Exercise requirements.
Using the records underneath, tally the lines where the word "image" appears and please give only the count.

═════ Records for this task

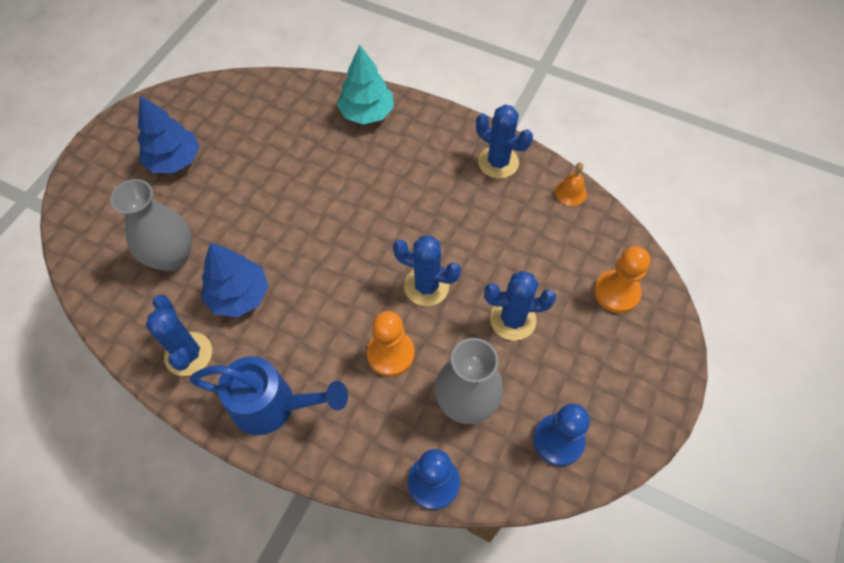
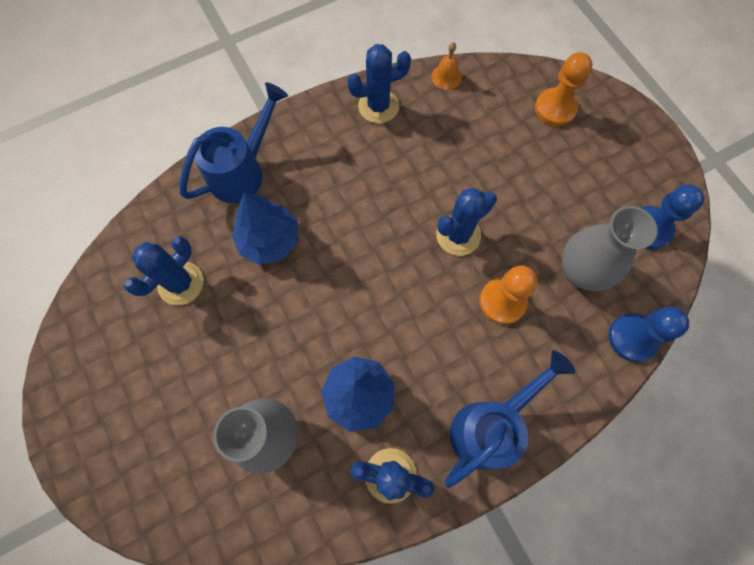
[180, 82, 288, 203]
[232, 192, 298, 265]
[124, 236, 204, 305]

══════════
═════ Records for this task

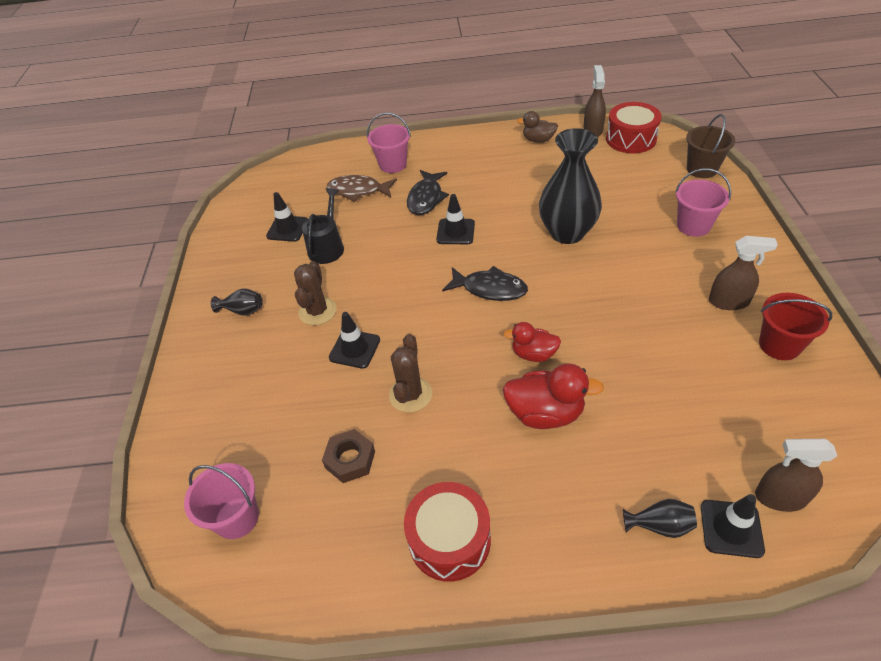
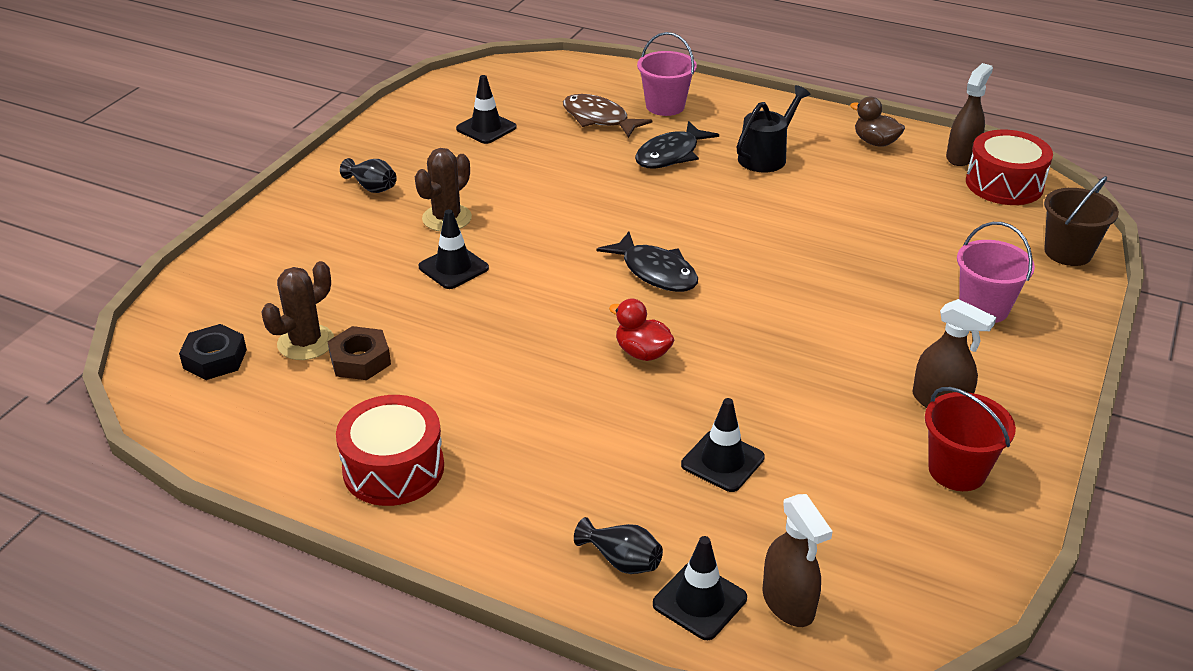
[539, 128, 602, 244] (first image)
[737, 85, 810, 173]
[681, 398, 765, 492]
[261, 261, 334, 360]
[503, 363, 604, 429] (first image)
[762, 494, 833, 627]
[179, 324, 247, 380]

══════════

Task solution.
2